The task –
I would like you to transcribe all of the data exactly.

Dataset –
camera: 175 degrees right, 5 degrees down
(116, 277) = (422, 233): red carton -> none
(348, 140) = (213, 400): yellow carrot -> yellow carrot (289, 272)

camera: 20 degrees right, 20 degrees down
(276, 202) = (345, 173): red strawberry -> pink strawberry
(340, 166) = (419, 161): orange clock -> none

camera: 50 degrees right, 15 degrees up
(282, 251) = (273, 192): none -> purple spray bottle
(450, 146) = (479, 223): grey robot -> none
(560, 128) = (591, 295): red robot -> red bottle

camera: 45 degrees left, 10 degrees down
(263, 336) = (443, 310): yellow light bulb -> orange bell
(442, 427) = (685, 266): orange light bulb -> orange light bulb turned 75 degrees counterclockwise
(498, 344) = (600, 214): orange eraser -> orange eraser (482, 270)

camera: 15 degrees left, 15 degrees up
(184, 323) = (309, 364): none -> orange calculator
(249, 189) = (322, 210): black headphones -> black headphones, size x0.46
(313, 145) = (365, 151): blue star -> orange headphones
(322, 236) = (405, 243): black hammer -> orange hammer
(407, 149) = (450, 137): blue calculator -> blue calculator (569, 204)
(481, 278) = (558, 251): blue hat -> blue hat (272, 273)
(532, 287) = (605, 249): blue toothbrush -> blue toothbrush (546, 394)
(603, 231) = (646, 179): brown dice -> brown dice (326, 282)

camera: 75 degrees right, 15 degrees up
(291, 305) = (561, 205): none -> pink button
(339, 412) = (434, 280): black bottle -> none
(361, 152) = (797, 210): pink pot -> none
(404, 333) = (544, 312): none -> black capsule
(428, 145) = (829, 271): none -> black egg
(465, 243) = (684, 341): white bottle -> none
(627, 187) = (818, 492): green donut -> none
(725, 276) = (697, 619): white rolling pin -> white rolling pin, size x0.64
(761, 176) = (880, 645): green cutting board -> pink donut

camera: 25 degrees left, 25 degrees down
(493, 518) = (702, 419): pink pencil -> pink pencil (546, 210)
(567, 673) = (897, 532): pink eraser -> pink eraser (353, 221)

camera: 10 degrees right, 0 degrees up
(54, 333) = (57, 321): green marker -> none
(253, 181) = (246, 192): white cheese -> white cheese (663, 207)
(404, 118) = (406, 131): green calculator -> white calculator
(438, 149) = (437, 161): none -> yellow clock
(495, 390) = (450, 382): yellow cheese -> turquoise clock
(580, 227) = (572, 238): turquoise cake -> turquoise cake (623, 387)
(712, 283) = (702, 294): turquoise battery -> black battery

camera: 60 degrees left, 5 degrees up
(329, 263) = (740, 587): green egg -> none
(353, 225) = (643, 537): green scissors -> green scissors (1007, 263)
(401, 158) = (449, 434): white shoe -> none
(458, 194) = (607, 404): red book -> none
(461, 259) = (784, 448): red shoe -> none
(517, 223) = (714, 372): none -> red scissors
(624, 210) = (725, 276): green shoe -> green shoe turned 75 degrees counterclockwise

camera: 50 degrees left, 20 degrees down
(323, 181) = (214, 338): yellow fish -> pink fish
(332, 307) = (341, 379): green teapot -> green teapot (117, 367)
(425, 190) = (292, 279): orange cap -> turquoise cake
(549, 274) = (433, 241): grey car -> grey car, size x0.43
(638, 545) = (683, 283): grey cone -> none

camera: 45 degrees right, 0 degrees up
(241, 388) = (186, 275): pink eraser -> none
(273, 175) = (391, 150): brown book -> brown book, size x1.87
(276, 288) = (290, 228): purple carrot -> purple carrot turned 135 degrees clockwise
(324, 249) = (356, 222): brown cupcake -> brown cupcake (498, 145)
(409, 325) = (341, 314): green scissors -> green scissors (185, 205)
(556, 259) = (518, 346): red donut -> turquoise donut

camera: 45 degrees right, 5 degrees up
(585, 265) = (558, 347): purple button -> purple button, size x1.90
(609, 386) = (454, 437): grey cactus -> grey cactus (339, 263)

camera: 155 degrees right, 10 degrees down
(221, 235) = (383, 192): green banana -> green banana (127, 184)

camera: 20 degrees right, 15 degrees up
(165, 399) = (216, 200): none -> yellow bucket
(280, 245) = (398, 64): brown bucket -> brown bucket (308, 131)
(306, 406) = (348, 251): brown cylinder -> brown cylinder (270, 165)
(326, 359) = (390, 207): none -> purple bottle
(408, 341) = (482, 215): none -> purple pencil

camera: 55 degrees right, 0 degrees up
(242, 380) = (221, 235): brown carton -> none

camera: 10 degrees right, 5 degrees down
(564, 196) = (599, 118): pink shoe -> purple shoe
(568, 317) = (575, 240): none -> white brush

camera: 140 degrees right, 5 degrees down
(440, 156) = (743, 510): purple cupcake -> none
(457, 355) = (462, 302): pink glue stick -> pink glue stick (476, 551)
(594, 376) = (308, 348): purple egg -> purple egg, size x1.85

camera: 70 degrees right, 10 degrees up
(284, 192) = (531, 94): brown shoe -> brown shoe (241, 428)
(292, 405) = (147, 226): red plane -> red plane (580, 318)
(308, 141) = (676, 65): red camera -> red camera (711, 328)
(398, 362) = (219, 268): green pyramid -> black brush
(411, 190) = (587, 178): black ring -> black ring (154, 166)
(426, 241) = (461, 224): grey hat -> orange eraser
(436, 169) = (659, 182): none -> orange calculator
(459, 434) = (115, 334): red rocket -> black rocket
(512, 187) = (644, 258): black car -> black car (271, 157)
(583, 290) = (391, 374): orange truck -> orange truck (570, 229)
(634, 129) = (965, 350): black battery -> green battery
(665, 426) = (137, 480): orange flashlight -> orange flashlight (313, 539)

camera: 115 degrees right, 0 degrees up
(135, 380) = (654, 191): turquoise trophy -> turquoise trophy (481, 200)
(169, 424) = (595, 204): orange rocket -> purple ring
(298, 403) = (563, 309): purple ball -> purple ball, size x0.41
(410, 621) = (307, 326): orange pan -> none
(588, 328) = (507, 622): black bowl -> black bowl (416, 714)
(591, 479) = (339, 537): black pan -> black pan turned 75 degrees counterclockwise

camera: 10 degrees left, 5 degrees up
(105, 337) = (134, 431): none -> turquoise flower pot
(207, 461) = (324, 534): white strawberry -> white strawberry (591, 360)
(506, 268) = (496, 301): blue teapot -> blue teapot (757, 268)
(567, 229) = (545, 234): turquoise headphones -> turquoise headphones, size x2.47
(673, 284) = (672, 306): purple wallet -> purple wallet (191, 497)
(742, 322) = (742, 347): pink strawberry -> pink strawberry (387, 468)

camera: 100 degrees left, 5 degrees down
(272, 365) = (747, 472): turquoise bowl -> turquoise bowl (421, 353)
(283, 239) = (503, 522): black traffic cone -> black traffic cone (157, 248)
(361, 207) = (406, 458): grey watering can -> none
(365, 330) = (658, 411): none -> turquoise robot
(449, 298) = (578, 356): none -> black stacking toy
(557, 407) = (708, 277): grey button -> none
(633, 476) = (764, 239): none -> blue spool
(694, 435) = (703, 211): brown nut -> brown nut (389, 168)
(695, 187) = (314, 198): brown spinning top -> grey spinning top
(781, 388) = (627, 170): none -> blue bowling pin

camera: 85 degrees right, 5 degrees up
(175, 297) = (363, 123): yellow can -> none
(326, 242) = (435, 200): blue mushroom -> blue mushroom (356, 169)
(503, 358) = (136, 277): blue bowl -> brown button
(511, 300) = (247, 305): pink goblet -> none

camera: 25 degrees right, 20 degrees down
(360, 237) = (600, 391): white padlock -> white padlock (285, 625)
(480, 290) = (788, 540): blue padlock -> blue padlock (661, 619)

Your solution –
camera: 175 degrees right, 5 degrees down
(116, 277) = (422, 233): red carton -> none
(348, 140) = (213, 400): yellow carrot -> yellow carrot (289, 272)

camera: 20 degrees right, 20 degrees down
(276, 202) = (345, 173): red strawberry -> pink strawberry
(340, 166) = (419, 161): orange clock -> none

camera: 50 degrees right, 15 degrees up
(282, 251) = (273, 192): none -> purple spray bottle
(450, 146) = (479, 223): grey robot -> none
(560, 128) = (591, 295): red robot -> red bottle

camera: 45 degrees left, 10 degrees down
(263, 336) = (443, 310): yellow light bulb -> orange bell
(442, 427) = (685, 266): orange light bulb -> orange light bulb turned 75 degrees counterclockwise
(498, 344) = (600, 214): orange eraser -> orange eraser (482, 270)

camera: 15 degrees left, 15 degrees up
(184, 323) = (309, 364): none -> orange calculator
(249, 189) = (322, 210): black headphones -> black headphones, size x0.46
(313, 145) = (365, 151): blue star -> orange headphones
(322, 236) = (405, 243): black hammer -> orange hammer
(407, 149) = (450, 137): blue calculator -> blue calculator (569, 204)
(481, 278) = (558, 251): blue hat -> blue hat (272, 273)
(532, 287) = (605, 249): blue toothbrush -> blue toothbrush (546, 394)
(603, 231) = (646, 179): brown dice -> brown dice (326, 282)

camera: 75 degrees right, 15 degrees up
(291, 305) = (561, 205): none -> pink button
(339, 412) = (434, 280): black bottle -> none
(361, 152) = (797, 210): pink pot -> none
(404, 333) = (544, 312): none -> black capsule
(428, 145) = (829, 271): none -> black egg
(465, 243) = (684, 341): white bottle -> none
(627, 187) = (818, 492): green donut -> none
(725, 276) = (697, 619): white rolling pin -> white rolling pin, size x0.64
(761, 176) = (880, 645): green cutting board -> pink donut

camera: 25 degrees left, 25 degrees down
(493, 518) = (702, 419): pink pencil -> pink pencil (546, 210)
(567, 673) = (897, 532): pink eraser -> pink eraser (353, 221)

camera: 10 degrees right, 0 degrees up
(54, 333) = (57, 321): green marker -> none
(253, 181) = (246, 192): white cheese -> white cheese (663, 207)
(404, 118) = (406, 131): green calculator -> white calculator
(438, 149) = (437, 161): none -> yellow clock
(495, 390) = (450, 382): yellow cheese -> turquoise clock
(580, 227) = (572, 238): turquoise cake -> turquoise cake (623, 387)
(712, 283) = (702, 294): turquoise battery -> black battery

camera: 60 degrees left, 5 degrees up
(329, 263) = (740, 587): green egg -> none
(353, 225) = (643, 537): green scissors -> green scissors (1007, 263)
(401, 158) = (449, 434): white shoe -> none
(458, 194) = (607, 404): red book -> none
(461, 259) = (784, 448): red shoe -> none
(517, 223) = (714, 372): none -> red scissors
(624, 210) = (725, 276): green shoe -> green shoe turned 75 degrees counterclockwise

camera: 50 degrees left, 20 degrees down
(323, 181) = (214, 338): yellow fish -> pink fish
(332, 307) = (341, 379): green teapot -> green teapot (117, 367)
(425, 190) = (292, 279): orange cap -> turquoise cake
(549, 274) = (433, 241): grey car -> grey car, size x0.43
(638, 545) = (683, 283): grey cone -> none

camera: 45 degrees right, 0 degrees up
(241, 388) = (186, 275): pink eraser -> none
(273, 175) = (391, 150): brown book -> brown book, size x1.87
(276, 288) = (290, 228): purple carrot -> purple carrot turned 135 degrees clockwise
(324, 249) = (356, 222): brown cupcake -> brown cupcake (498, 145)
(409, 325) = (341, 314): green scissors -> green scissors (185, 205)
(556, 259) = (518, 346): red donut -> turquoise donut

camera: 45 degrees right, 5 degrees up
(585, 265) = (558, 347): purple button -> purple button, size x1.90
(609, 386) = (454, 437): grey cactus -> grey cactus (339, 263)

camera: 155 degrees right, 10 degrees down
(221, 235) = (383, 192): green banana -> green banana (127, 184)

camera: 20 degrees right, 15 degrees up
(165, 399) = (216, 200): none -> yellow bucket
(280, 245) = (398, 64): brown bucket -> brown bucket (308, 131)
(306, 406) = (348, 251): brown cylinder -> brown cylinder (270, 165)
(326, 359) = (390, 207): none -> purple bottle
(408, 341) = (482, 215): none -> purple pencil

camera: 55 degrees right, 0 degrees up
(242, 380) = (221, 235): brown carton -> none

camera: 10 degrees right, 5 degrees down
(564, 196) = (599, 118): pink shoe -> purple shoe
(568, 317) = (575, 240): none -> white brush

camera: 140 degrees right, 5 degrees down
(440, 156) = (743, 510): purple cupcake -> none
(457, 355) = (462, 302): pink glue stick -> pink glue stick (476, 551)
(594, 376) = (308, 348): purple egg -> purple egg, size x1.85

camera: 70 degrees right, 10 degrees up
(284, 192) = (531, 94): brown shoe -> brown shoe (241, 428)
(292, 405) = (147, 226): red plane -> red plane (580, 318)
(308, 141) = (676, 65): red camera -> red camera (711, 328)
(398, 362) = (219, 268): green pyramid -> black brush
(411, 190) = (587, 178): black ring -> black ring (154, 166)
(426, 241) = (461, 224): grey hat -> orange eraser
(436, 169) = (659, 182): none -> orange calculator
(459, 434) = (115, 334): red rocket -> black rocket
(512, 187) = (644, 258): black car -> black car (271, 157)
(583, 290) = (391, 374): orange truck -> orange truck (570, 229)
(634, 129) = (965, 350): black battery -> green battery
(665, 426) = (137, 480): orange flashlight -> orange flashlight (313, 539)

camera: 115 degrees right, 0 degrees up
(135, 380) = (654, 191): turquoise trophy -> turquoise trophy (481, 200)
(169, 424) = (595, 204): orange rocket -> purple ring
(298, 403) = (563, 309): purple ball -> purple ball, size x0.41
(410, 621) = (307, 326): orange pan -> none
(588, 328) = (507, 622): black bowl -> black bowl (416, 714)
(591, 479) = (339, 537): black pan -> black pan turned 75 degrees counterclockwise

camera: 10 degrees left, 5 degrees up
(105, 337) = (134, 431): none -> turquoise flower pot
(207, 461) = (324, 534): white strawberry -> white strawberry (591, 360)
(506, 268) = (496, 301): blue teapot -> blue teapot (757, 268)
(567, 229) = (545, 234): turquoise headphones -> turquoise headphones, size x2.47
(673, 284) = (672, 306): purple wallet -> purple wallet (191, 497)
(742, 322) = (742, 347): pink strawberry -> pink strawberry (387, 468)

camera: 100 degrees left, 5 degrees down
(272, 365) = (747, 472): turquoise bowl -> turquoise bowl (421, 353)
(283, 239) = (503, 522): black traffic cone -> black traffic cone (157, 248)
(361, 207) = (406, 458): grey watering can -> none
(365, 330) = (658, 411): none -> turquoise robot
(449, 298) = (578, 356): none -> black stacking toy
(557, 407) = (708, 277): grey button -> none
(633, 476) = (764, 239): none -> blue spool
(694, 435) = (703, 211): brown nut -> brown nut (389, 168)
(695, 187) = (314, 198): brown spinning top -> grey spinning top
(781, 388) = (627, 170): none -> blue bowling pin

camera: 85 degrees right, 5 degrees up
(175, 297) = (363, 123): yellow can -> none
(326, 242) = (435, 200): blue mushroom -> blue mushroom (356, 169)
(503, 358) = (136, 277): blue bowl -> brown button
(511, 300) = (247, 305): pink goblet -> none

camera: 25 degrees right, 20 degrees down
(360, 237) = (600, 391): white padlock -> white padlock (285, 625)
(480, 290) = (788, 540): blue padlock -> blue padlock (661, 619)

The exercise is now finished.